TASK ITEM. Output nothing but the lines from the line with "RFID2 pin IRQ: 5 -> A1" through the end of the listing below, both ends included.

SUPPLIED MATERIAL.
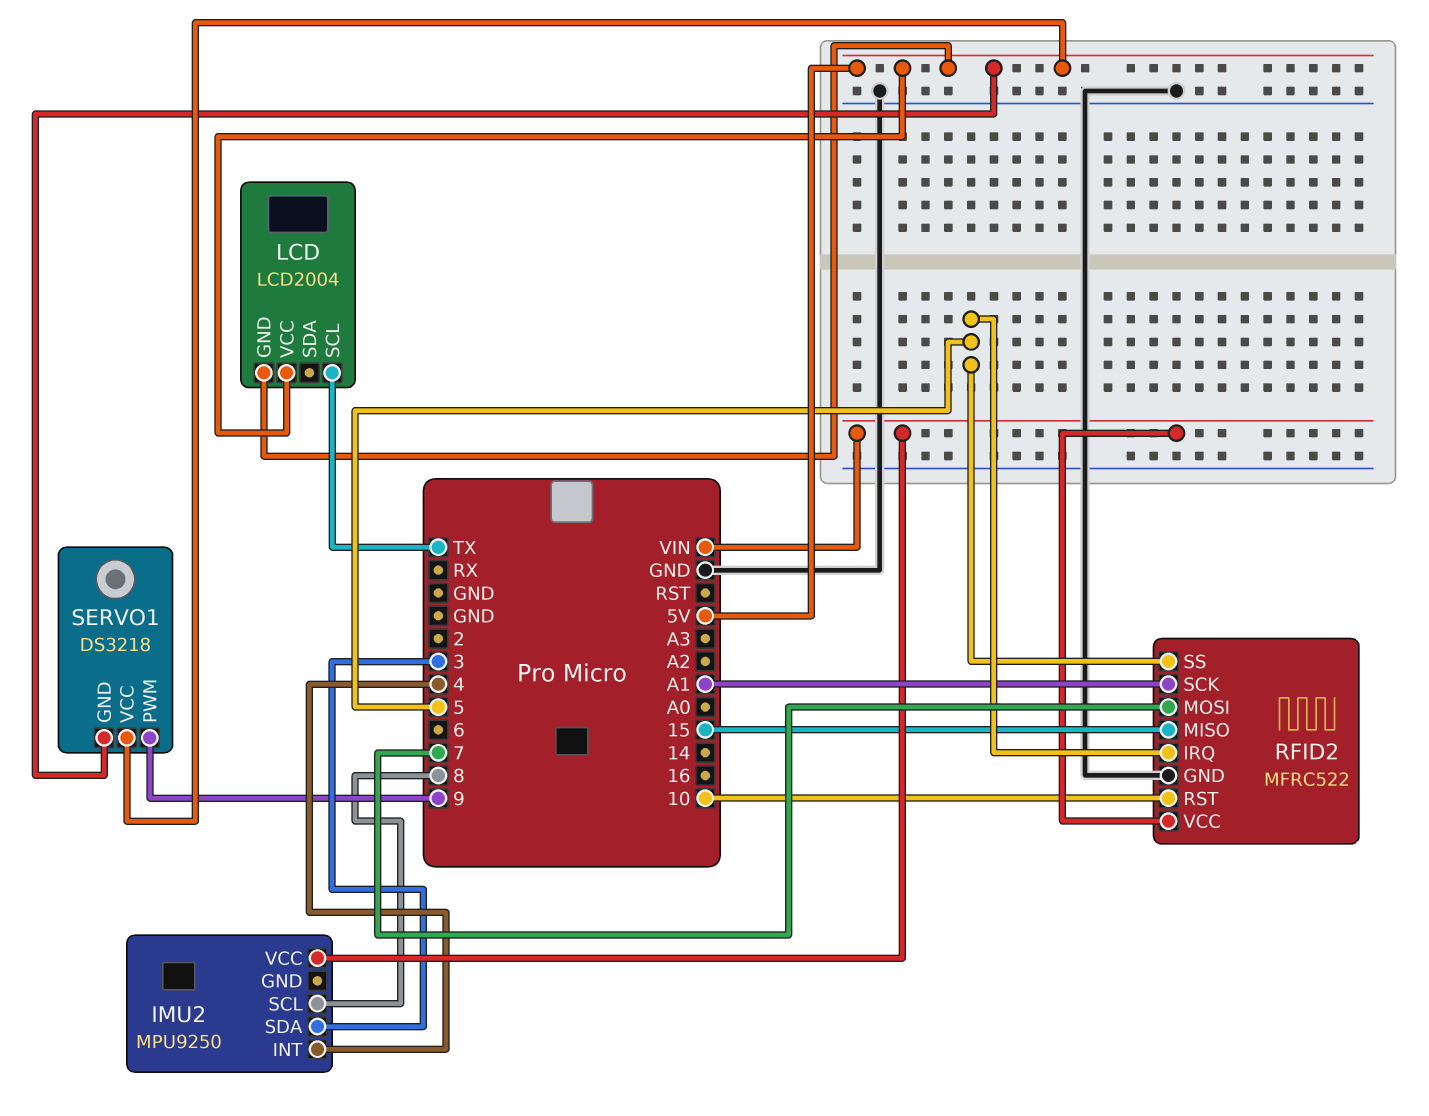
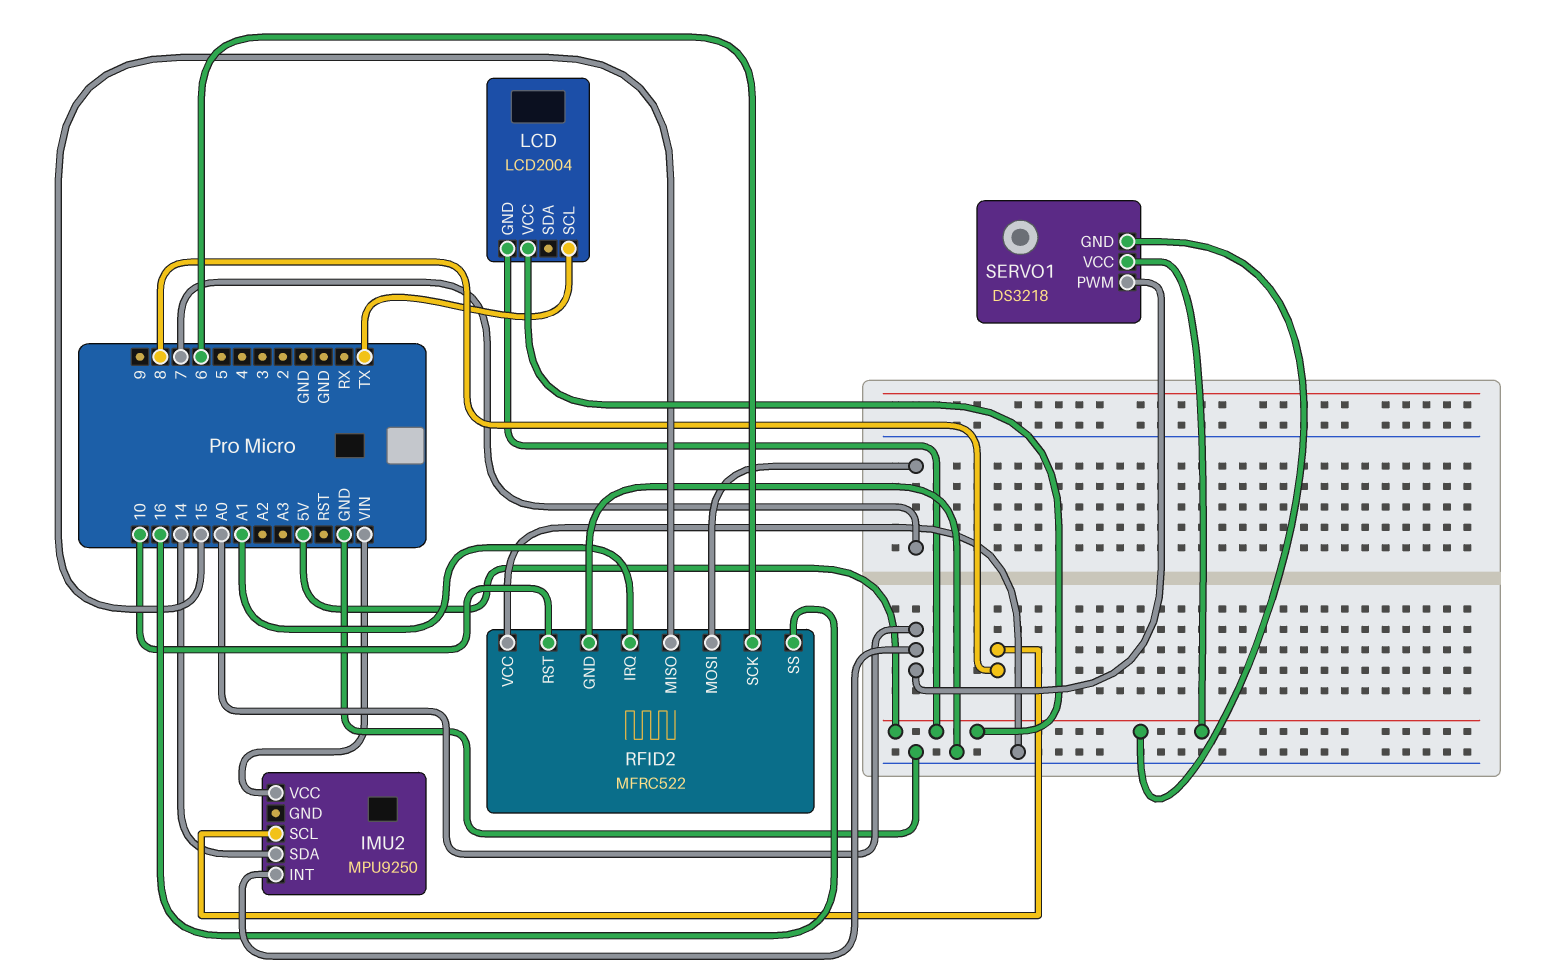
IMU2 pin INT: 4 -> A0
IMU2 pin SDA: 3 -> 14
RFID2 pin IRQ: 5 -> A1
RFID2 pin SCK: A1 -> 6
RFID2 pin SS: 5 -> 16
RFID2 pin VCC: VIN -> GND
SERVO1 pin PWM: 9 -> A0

OUTPUT.
RFID2 pin IRQ: 5 -> A1
RFID2 pin SCK: A1 -> 6
RFID2 pin SS: 5 -> 16
RFID2 pin VCC: VIN -> GND
SERVO1 pin PWM: 9 -> A0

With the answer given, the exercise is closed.